## [DESCRIPTION OF THE TASK]
Transcribe exactly the line that contains "(584, 427) = (577, 403): yellow star -> none" and all lines following it to the end of the material below; omit everything else.

## [SOURCE DATA]
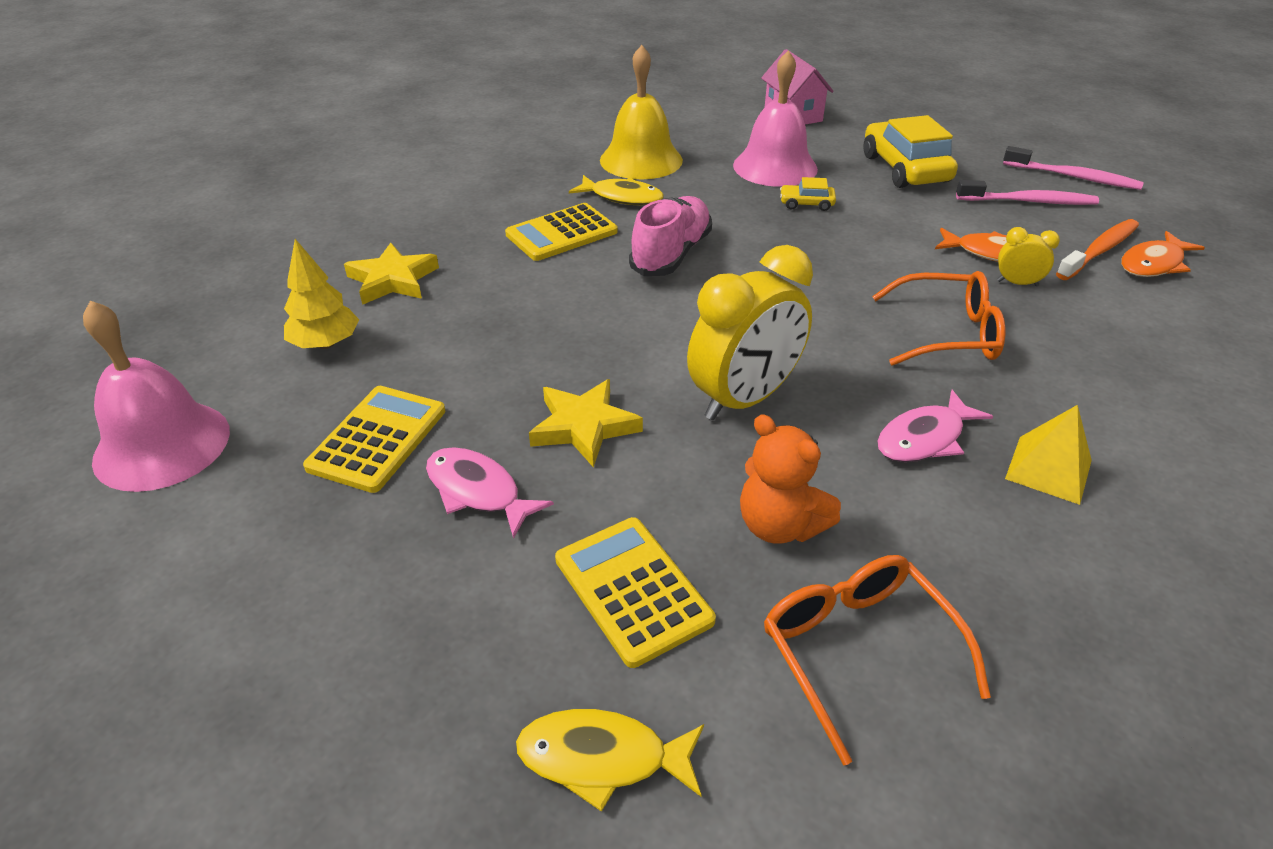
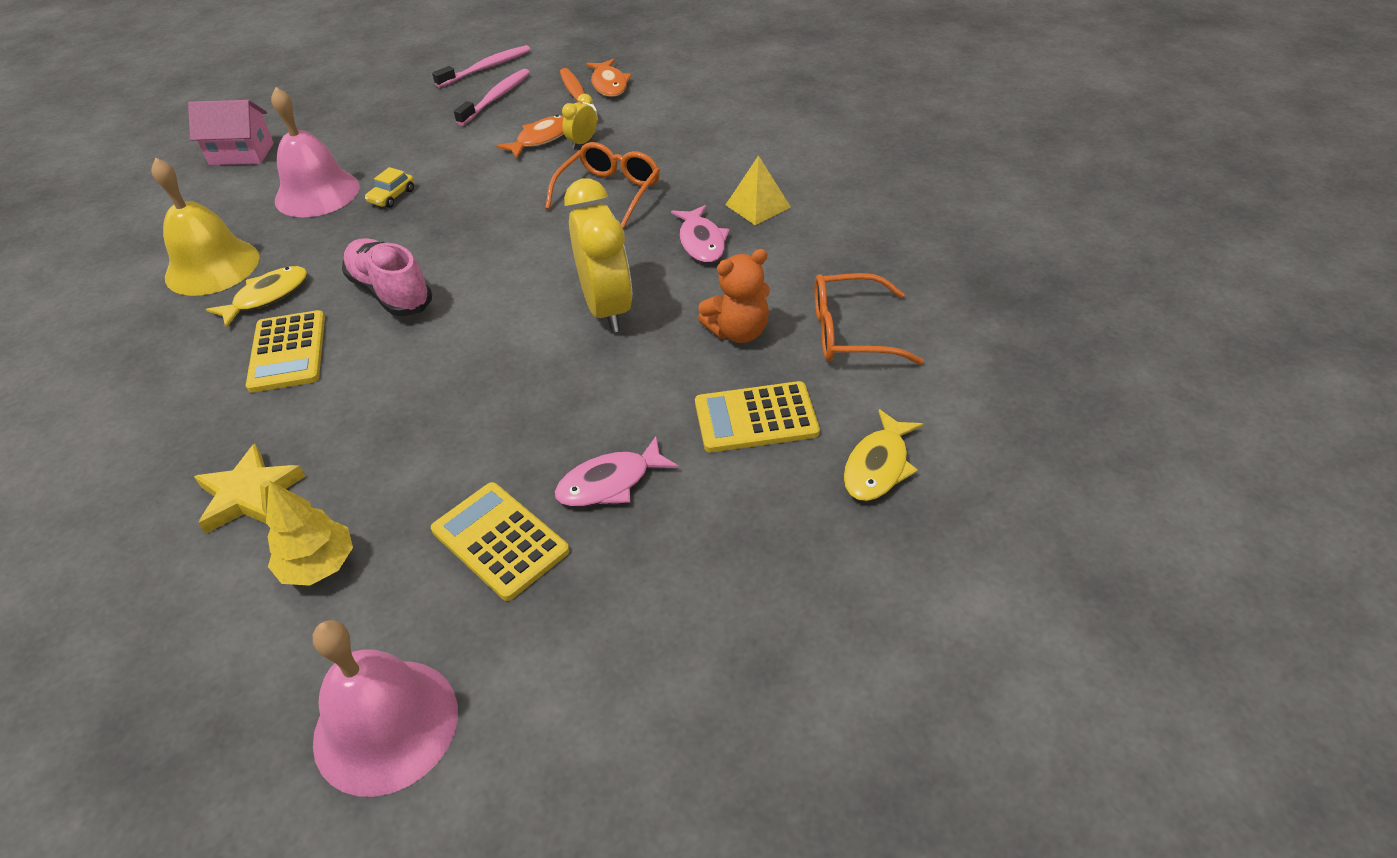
camera: 65 degrees left, 5 degrees up
(584, 427) = (577, 403): yellow star -> none
(905, 169) = (395, 131): yellow car -> none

## [OUTPUT BELOW]
(584, 427) = (577, 403): yellow star -> none
(905, 169) = (395, 131): yellow car -> none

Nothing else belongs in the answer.